===== Records shown =====
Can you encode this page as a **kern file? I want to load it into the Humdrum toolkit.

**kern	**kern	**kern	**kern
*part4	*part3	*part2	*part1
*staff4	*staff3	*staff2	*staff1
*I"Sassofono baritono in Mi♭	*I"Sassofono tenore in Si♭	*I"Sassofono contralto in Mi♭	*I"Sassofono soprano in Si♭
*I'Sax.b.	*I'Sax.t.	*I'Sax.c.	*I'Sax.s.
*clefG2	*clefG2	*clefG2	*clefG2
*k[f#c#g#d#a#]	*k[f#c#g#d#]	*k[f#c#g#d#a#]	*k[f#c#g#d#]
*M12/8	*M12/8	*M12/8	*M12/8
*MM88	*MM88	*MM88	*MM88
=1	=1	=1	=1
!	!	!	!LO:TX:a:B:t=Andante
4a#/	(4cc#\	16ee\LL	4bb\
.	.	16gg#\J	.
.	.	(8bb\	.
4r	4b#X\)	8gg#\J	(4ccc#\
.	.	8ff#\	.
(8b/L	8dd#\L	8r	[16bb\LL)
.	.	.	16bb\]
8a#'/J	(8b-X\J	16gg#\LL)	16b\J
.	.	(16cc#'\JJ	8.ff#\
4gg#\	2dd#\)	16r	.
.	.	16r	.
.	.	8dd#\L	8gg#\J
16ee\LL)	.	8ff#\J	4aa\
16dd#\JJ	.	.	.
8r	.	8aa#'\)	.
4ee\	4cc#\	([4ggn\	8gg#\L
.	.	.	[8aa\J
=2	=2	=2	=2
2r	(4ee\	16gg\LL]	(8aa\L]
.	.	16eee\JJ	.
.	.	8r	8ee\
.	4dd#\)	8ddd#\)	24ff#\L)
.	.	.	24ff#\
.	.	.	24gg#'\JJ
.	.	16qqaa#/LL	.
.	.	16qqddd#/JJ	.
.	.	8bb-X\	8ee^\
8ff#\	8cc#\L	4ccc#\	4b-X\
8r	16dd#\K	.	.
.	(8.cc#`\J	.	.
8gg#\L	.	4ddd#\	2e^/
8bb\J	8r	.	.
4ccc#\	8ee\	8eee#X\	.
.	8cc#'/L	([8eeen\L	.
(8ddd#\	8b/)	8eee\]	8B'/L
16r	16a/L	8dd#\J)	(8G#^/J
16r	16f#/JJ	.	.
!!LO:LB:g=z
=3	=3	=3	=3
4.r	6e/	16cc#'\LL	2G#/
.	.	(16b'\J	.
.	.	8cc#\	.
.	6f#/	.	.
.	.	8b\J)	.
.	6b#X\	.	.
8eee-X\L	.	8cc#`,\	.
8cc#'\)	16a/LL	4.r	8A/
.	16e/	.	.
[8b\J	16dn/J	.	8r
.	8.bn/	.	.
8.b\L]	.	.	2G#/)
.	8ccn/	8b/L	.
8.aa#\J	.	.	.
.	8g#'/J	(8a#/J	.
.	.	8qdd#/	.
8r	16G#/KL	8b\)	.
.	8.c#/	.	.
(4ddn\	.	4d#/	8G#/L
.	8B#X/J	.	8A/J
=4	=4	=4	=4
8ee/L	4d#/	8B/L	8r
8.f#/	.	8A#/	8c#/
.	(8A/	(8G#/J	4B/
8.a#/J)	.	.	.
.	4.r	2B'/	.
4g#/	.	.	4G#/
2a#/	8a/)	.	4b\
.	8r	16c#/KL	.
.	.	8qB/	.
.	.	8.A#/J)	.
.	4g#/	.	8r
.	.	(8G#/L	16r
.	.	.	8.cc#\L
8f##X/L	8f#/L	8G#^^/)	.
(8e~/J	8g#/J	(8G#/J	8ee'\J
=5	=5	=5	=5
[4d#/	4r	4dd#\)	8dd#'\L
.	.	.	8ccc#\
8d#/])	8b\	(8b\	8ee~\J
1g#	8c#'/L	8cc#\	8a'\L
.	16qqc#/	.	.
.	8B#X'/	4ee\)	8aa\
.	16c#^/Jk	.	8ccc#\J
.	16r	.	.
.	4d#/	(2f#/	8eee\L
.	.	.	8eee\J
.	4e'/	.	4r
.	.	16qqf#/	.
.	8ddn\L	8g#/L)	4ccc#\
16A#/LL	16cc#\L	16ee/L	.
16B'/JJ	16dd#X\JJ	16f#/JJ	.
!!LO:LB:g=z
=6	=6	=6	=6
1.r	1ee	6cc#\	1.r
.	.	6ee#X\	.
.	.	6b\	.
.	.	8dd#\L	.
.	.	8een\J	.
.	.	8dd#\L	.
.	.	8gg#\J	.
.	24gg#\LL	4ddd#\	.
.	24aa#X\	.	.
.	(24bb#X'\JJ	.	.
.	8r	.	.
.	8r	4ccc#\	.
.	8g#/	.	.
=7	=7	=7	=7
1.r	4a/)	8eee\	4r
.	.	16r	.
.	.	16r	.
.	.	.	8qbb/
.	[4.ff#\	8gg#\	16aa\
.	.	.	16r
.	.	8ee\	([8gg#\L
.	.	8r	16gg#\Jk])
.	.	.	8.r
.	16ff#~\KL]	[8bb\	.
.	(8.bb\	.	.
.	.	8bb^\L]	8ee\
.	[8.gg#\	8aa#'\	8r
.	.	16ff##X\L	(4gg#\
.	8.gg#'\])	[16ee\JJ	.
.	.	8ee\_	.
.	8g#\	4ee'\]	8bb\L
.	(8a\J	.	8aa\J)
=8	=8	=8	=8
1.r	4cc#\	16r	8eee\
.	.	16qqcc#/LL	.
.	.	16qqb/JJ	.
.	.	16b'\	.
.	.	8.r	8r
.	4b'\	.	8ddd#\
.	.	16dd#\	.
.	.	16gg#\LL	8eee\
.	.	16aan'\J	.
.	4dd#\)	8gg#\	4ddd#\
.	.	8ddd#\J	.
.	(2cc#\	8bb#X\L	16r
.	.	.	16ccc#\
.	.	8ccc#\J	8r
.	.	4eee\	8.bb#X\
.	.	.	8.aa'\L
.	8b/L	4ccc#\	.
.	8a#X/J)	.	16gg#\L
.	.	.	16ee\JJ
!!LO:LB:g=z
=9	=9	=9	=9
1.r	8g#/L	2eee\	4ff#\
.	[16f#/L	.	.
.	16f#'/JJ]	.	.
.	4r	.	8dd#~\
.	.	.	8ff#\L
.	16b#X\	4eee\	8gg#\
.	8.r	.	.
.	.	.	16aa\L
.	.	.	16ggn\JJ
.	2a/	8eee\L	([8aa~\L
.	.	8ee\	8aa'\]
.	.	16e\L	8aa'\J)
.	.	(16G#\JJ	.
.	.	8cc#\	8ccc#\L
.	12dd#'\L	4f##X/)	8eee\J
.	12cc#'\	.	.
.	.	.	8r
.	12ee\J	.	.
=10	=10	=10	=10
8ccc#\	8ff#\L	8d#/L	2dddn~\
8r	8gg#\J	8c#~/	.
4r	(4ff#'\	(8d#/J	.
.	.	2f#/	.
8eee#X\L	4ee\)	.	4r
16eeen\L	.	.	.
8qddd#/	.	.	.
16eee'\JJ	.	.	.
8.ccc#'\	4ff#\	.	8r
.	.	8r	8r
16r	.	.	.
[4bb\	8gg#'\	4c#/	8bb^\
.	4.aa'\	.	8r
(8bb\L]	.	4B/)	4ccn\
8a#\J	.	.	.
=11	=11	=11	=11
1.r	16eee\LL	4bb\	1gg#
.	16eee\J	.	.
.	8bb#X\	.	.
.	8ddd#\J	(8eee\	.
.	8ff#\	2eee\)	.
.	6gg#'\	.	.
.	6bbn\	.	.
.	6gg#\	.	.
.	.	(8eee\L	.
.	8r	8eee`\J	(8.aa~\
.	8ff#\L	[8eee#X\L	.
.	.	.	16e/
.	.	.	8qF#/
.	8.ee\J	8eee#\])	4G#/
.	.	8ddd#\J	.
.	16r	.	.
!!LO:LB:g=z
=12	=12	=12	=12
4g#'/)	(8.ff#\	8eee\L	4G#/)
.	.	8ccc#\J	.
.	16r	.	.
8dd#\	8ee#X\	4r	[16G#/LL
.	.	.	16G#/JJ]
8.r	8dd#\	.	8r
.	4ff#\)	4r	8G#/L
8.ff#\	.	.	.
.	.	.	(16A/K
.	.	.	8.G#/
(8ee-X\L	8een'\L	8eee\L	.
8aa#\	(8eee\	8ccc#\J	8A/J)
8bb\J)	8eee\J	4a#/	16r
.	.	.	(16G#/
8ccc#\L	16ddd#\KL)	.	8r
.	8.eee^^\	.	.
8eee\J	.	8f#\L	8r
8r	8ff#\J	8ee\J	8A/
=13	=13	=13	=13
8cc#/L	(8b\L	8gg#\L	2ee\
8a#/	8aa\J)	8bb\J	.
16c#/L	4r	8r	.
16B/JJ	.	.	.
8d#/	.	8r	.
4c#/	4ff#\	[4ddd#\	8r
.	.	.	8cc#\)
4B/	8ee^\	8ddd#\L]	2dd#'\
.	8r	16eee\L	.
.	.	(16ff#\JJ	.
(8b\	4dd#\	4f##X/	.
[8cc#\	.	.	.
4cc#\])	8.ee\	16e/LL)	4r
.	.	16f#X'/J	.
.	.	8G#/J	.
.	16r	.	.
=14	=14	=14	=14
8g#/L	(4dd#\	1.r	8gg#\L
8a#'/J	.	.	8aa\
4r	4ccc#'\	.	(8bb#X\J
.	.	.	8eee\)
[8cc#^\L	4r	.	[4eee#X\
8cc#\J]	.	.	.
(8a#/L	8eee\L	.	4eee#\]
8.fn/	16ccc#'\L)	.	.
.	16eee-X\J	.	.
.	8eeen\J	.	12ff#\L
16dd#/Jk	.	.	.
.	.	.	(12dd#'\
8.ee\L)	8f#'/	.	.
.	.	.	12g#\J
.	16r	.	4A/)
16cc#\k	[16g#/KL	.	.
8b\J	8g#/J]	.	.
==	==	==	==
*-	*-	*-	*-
=====
* _Stated task_: Could you collect every line of the material above that contains the string "kern"? Case counts.

* _Result of this exercise_:
Can you encode this page as a **kern file? I want to load it into the Humdrum toolkit.
**kern	**kern	**kern	**kern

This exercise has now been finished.